Exercise prompt
Search the listing for the word "green". Copy every line where it is found.

*-*-*

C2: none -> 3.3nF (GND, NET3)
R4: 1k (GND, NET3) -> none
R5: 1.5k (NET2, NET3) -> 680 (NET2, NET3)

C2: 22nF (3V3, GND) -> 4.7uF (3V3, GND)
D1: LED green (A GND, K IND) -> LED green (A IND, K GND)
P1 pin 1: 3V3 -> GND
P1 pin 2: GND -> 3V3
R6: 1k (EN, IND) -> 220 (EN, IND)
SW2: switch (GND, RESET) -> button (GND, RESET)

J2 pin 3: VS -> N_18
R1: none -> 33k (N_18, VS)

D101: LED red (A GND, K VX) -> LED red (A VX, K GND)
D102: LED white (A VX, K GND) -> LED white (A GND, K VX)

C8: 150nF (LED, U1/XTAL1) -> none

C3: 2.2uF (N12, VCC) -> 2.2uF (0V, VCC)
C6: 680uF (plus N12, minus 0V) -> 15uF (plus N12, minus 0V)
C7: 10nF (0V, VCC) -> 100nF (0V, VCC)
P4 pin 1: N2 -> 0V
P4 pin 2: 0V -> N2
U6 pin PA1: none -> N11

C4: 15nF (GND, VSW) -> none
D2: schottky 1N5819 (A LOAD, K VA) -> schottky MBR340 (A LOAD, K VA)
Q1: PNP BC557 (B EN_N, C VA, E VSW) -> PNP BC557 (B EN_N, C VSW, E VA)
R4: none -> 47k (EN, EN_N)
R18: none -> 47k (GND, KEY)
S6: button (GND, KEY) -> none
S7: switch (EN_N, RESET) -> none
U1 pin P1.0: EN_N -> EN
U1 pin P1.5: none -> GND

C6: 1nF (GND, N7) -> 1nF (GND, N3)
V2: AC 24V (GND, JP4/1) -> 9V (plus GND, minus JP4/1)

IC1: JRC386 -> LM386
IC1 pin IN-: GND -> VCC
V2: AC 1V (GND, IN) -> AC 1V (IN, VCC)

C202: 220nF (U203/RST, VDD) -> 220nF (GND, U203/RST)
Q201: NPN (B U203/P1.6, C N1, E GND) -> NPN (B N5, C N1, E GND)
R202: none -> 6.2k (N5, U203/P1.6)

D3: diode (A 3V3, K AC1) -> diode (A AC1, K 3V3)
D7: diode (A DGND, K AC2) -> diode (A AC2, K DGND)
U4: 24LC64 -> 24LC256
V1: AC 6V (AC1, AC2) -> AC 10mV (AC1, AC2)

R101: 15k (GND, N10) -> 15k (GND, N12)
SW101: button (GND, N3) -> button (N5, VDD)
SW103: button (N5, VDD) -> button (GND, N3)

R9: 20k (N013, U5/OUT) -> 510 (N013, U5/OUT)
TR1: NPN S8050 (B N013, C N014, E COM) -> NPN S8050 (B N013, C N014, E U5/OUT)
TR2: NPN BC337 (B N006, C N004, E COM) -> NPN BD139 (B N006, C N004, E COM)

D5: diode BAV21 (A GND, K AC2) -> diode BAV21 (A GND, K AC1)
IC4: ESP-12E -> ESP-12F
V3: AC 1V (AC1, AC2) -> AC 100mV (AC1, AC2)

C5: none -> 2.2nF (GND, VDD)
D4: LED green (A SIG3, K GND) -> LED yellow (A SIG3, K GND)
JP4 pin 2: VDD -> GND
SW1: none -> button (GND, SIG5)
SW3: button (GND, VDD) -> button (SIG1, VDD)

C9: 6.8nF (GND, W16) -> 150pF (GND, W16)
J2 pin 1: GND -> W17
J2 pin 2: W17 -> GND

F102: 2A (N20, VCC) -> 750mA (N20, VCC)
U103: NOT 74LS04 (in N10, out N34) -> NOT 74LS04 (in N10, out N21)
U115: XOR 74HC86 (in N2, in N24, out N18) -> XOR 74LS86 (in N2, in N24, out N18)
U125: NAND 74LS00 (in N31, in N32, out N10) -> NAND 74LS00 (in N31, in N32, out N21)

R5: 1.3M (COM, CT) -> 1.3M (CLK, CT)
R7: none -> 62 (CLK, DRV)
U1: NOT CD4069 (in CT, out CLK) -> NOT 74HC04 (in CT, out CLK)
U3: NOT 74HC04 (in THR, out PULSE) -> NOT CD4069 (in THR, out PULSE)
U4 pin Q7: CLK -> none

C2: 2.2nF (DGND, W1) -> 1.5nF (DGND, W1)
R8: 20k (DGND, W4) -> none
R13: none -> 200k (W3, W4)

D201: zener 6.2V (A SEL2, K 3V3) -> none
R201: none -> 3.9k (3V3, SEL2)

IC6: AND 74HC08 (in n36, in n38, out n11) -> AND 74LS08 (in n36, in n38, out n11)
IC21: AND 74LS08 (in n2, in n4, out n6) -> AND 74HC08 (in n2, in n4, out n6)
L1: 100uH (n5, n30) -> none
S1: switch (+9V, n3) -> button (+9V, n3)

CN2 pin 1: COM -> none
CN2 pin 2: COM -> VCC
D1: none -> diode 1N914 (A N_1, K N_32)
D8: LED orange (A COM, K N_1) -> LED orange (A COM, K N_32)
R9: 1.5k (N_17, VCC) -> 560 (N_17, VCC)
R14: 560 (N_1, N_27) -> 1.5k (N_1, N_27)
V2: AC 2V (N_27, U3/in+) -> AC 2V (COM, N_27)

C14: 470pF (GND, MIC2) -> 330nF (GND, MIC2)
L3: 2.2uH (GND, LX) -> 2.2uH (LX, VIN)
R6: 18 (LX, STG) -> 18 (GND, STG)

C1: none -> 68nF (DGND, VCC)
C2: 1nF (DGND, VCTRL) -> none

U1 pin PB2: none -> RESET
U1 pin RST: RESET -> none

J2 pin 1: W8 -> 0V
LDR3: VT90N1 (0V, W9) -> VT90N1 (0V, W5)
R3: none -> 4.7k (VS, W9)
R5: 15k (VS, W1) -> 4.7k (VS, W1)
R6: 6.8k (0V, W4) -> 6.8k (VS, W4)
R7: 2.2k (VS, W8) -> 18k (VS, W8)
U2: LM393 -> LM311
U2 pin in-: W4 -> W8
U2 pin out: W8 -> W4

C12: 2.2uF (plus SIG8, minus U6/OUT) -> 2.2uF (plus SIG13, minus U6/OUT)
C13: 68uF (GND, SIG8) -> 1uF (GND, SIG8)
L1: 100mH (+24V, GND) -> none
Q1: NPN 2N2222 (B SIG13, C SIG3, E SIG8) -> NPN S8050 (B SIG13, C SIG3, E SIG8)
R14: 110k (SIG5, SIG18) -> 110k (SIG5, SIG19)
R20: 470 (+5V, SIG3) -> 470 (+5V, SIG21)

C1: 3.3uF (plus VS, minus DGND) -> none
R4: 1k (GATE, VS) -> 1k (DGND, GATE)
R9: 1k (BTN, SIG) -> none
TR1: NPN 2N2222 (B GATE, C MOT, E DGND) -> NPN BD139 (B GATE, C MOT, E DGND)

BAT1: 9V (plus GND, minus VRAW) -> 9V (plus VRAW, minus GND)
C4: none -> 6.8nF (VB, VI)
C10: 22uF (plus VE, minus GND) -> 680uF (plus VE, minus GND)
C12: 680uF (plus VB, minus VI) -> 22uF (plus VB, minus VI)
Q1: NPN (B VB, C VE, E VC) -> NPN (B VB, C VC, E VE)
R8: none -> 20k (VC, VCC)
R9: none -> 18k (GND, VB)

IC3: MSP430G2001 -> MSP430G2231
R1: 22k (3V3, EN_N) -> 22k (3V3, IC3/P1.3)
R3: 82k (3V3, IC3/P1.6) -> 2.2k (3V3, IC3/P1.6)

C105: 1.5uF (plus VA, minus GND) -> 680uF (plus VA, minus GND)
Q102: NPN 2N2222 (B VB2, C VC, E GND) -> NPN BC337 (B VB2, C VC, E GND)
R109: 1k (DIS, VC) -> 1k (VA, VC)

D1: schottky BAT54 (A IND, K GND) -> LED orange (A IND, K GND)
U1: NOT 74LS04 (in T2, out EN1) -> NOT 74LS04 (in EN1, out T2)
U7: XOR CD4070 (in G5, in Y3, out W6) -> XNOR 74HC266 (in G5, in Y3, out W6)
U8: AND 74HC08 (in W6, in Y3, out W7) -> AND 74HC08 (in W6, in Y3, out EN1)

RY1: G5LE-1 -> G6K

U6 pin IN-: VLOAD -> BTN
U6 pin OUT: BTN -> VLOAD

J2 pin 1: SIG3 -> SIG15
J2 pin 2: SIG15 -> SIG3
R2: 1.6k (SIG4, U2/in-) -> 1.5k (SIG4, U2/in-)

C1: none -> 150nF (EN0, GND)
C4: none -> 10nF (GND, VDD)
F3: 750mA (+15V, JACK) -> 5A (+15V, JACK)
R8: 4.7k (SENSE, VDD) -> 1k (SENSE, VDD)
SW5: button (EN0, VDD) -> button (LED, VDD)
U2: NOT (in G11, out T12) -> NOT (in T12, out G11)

*-*-*

Task output
D1: LED green (A GND, K IND) -> LED green (A IND, K GND)
D4: LED green (A SIG3, K GND) -> LED yellow (A SIG3, K GND)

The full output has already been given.